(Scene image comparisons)

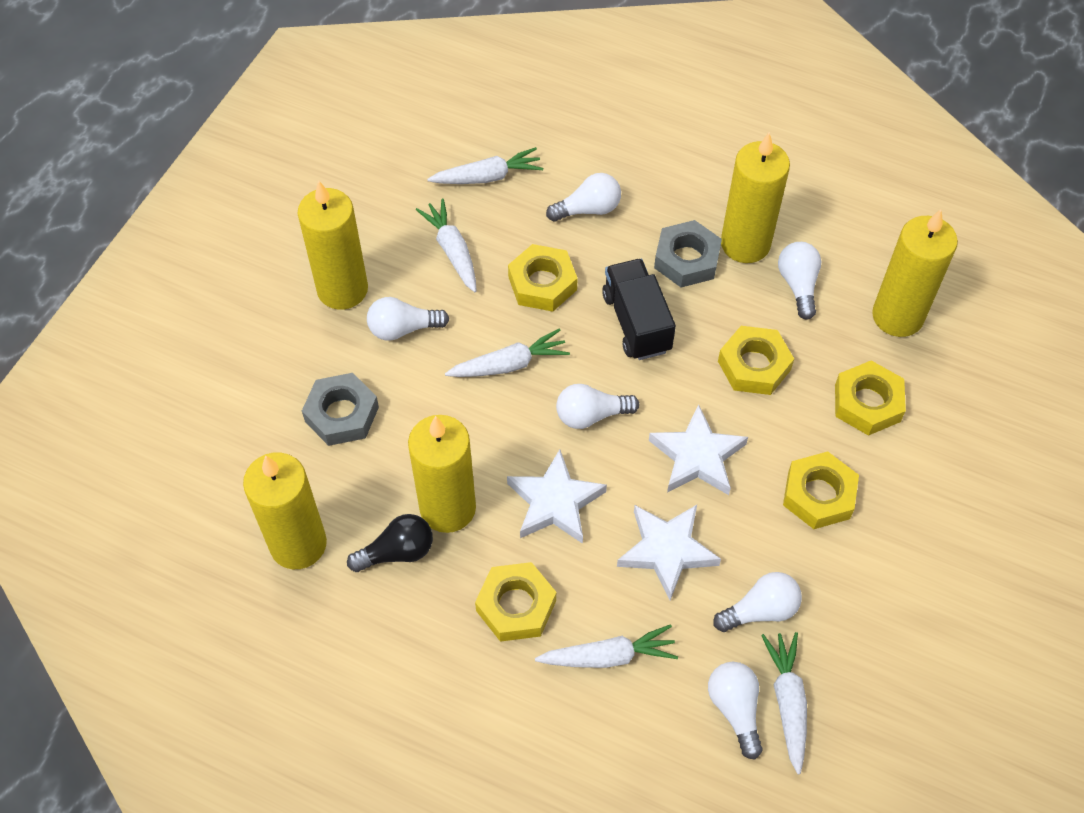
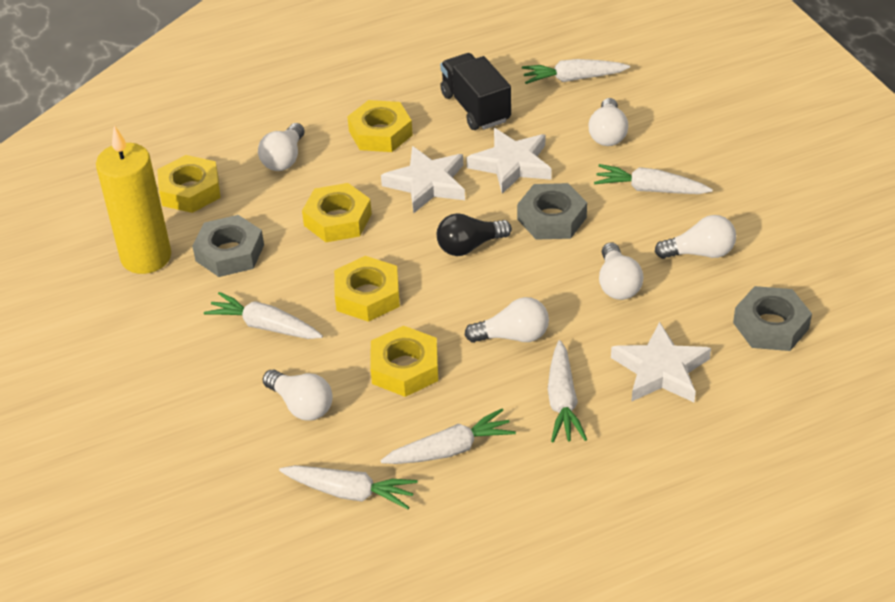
grey nut: 2 -> 3
white carrot: 5 -> 6
yellow candle: 5 -> 1

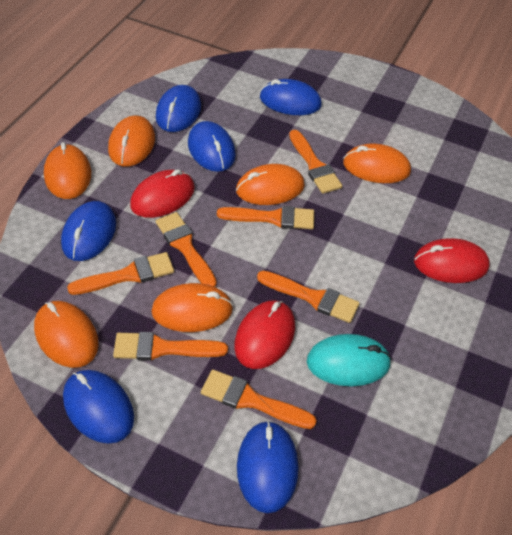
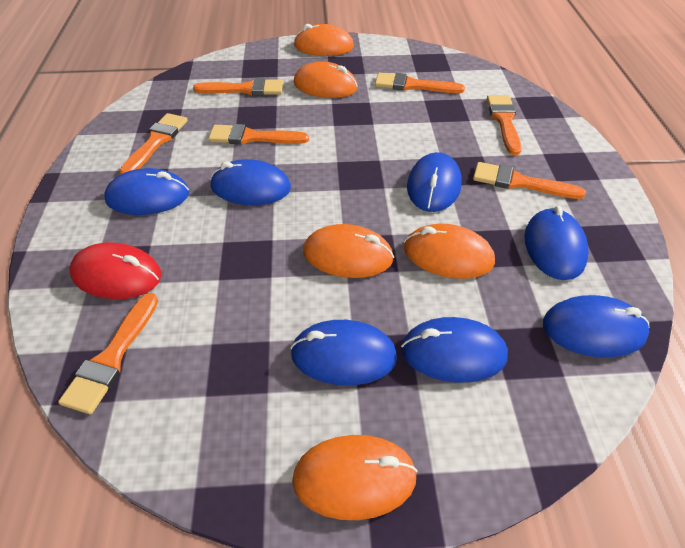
blue mouse: 6 -> 7
orange mouse: 6 -> 5
red mouse: 3 -> 1
turquoise mouse: 1 -> 0

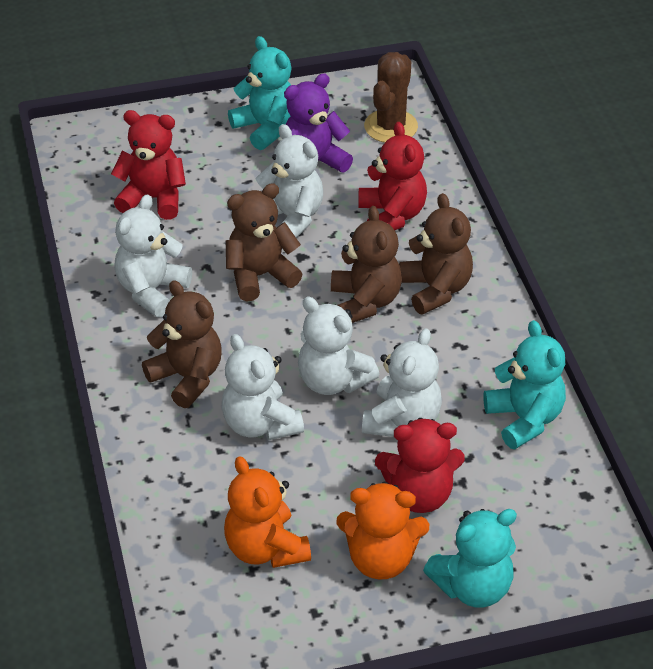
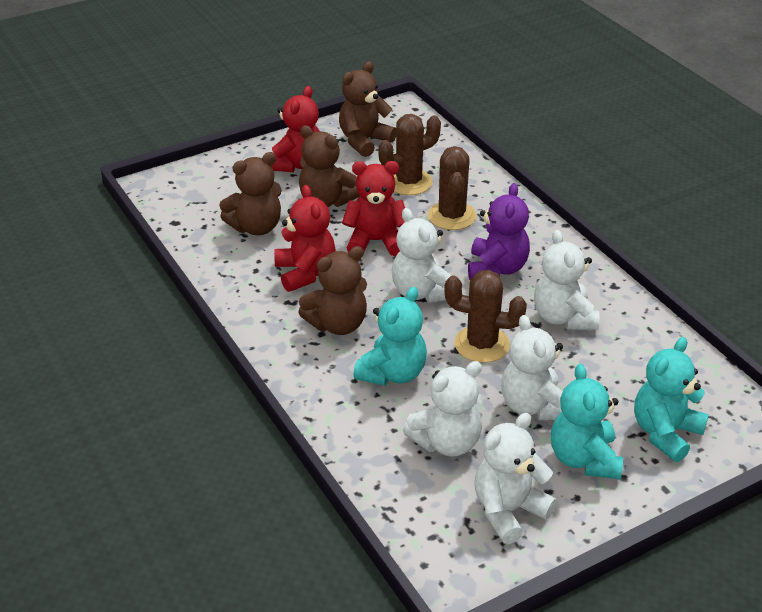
brown cactus: 1 -> 3
orange teddy bear: 2 -> 0

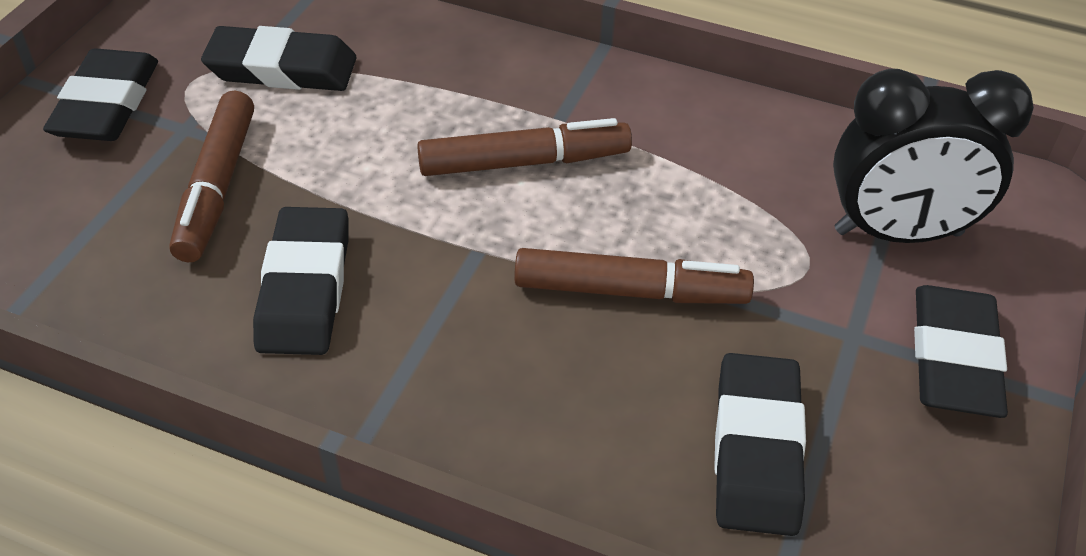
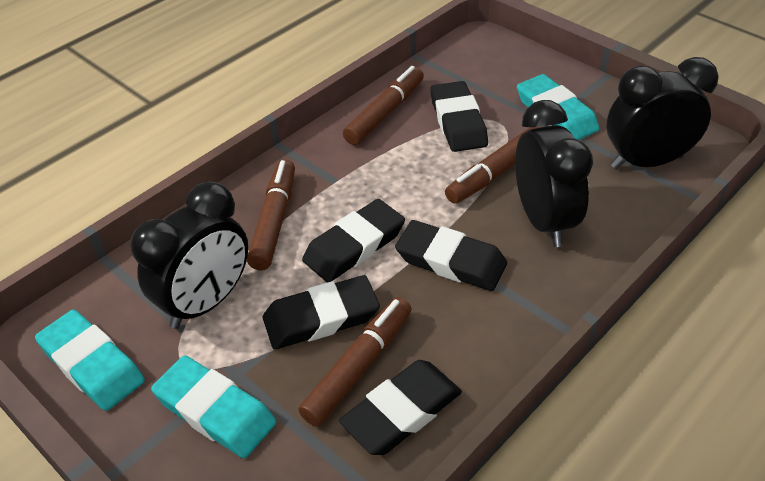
black clock: 1 -> 3
brown marker: 3 -> 4
turquoise eraser: 0 -> 3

## Try it
Single out each line of the records above with the string "mouse" in it, and copy it.

## Your response
blue mouse: 6 -> 7
orange mouse: 6 -> 5
red mouse: 3 -> 1
turquoise mouse: 1 -> 0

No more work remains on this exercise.